About this task: Return, from the listing that follows, each line containing the word "hourglass".
++++ Dataset excerpts ++++
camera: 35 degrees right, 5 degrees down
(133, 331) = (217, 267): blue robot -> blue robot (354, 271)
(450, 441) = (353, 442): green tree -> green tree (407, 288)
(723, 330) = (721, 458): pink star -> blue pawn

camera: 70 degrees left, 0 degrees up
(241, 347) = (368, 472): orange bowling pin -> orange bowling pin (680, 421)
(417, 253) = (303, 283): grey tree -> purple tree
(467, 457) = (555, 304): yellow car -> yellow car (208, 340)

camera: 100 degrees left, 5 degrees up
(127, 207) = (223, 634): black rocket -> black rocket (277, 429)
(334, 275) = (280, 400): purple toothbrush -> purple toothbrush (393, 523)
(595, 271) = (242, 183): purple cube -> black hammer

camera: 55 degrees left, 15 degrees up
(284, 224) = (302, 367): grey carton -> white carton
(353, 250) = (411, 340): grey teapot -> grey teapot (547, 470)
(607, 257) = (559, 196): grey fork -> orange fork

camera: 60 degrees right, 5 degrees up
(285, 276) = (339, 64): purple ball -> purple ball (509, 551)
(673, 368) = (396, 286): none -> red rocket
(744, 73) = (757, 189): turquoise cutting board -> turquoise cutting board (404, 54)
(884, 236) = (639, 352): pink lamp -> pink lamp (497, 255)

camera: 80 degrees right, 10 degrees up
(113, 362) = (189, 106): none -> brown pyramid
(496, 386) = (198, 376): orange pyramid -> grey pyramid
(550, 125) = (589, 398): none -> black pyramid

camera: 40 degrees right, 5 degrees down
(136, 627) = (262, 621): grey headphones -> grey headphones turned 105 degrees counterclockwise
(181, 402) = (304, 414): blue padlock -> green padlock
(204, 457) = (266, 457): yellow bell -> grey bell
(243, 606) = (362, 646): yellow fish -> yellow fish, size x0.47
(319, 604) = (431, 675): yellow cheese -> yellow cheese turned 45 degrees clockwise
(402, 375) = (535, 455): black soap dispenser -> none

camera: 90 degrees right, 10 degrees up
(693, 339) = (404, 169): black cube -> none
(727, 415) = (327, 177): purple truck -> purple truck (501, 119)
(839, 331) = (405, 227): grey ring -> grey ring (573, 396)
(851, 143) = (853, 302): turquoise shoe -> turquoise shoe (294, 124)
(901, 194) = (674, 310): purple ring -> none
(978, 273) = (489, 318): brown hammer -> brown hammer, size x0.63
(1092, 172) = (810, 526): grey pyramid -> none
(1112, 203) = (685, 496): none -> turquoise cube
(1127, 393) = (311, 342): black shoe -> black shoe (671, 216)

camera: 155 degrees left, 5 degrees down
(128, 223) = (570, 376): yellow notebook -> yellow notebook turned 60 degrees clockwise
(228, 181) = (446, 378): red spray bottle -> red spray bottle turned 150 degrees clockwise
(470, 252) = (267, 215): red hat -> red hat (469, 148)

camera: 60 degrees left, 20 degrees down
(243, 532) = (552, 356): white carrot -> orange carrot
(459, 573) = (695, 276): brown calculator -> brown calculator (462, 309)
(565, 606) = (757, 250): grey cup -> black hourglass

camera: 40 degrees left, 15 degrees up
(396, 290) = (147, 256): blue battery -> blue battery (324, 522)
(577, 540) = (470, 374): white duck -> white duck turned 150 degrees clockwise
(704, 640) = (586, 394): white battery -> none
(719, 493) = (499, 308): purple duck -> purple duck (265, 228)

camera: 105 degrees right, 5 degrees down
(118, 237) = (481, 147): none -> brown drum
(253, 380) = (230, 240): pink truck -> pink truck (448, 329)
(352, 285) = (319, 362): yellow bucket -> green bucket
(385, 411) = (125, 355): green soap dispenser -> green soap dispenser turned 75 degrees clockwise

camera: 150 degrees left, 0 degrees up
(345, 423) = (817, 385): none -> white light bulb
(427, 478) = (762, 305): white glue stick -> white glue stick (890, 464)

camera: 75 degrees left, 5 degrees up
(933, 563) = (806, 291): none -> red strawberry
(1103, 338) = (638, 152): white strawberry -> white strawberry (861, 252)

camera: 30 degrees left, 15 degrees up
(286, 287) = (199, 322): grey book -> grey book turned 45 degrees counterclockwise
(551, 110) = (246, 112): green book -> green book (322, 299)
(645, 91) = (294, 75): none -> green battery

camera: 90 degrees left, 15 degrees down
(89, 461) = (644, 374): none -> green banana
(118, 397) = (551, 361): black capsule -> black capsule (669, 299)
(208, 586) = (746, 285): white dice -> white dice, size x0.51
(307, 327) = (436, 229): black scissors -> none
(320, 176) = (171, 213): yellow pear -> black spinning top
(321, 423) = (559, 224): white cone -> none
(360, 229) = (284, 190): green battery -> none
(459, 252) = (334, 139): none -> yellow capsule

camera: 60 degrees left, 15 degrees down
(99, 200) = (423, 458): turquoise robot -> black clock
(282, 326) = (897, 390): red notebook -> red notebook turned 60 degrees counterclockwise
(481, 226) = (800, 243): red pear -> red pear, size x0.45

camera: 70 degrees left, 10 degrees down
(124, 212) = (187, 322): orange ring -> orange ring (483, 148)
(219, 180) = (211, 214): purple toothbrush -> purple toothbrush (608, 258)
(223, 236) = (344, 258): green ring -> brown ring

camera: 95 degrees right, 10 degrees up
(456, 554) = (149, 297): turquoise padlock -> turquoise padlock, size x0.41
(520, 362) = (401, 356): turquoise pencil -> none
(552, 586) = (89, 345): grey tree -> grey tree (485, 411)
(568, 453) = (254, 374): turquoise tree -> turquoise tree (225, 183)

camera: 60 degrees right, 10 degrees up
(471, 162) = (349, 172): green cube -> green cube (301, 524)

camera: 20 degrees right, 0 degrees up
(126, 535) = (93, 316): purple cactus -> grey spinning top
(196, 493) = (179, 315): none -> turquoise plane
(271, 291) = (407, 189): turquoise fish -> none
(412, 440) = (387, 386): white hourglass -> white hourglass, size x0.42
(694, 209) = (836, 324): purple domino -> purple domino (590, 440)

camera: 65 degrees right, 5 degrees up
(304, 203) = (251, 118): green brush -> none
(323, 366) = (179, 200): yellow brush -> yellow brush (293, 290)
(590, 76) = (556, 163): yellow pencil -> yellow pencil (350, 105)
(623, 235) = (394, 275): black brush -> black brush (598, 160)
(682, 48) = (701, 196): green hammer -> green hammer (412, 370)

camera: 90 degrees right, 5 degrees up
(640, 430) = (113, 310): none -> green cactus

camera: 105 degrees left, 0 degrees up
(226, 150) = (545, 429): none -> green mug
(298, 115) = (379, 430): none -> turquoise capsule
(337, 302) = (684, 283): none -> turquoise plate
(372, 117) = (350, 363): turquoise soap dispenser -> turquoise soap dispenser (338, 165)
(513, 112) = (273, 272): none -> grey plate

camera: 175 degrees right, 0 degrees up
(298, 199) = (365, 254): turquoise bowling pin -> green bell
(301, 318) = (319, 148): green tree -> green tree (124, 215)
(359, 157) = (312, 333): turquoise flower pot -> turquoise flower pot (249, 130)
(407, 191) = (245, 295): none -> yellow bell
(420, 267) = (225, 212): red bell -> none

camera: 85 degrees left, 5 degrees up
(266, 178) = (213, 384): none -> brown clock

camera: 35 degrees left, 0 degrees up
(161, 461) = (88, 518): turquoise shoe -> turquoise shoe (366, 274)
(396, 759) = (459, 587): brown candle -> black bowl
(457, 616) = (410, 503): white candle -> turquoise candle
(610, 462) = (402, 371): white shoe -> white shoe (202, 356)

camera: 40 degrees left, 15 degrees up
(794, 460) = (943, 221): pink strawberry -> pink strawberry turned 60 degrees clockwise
++++
Written response:
(565, 606) = (757, 250): grey cup -> black hourglass
(412, 440) = (387, 386): white hourglass -> white hourglass, size x0.42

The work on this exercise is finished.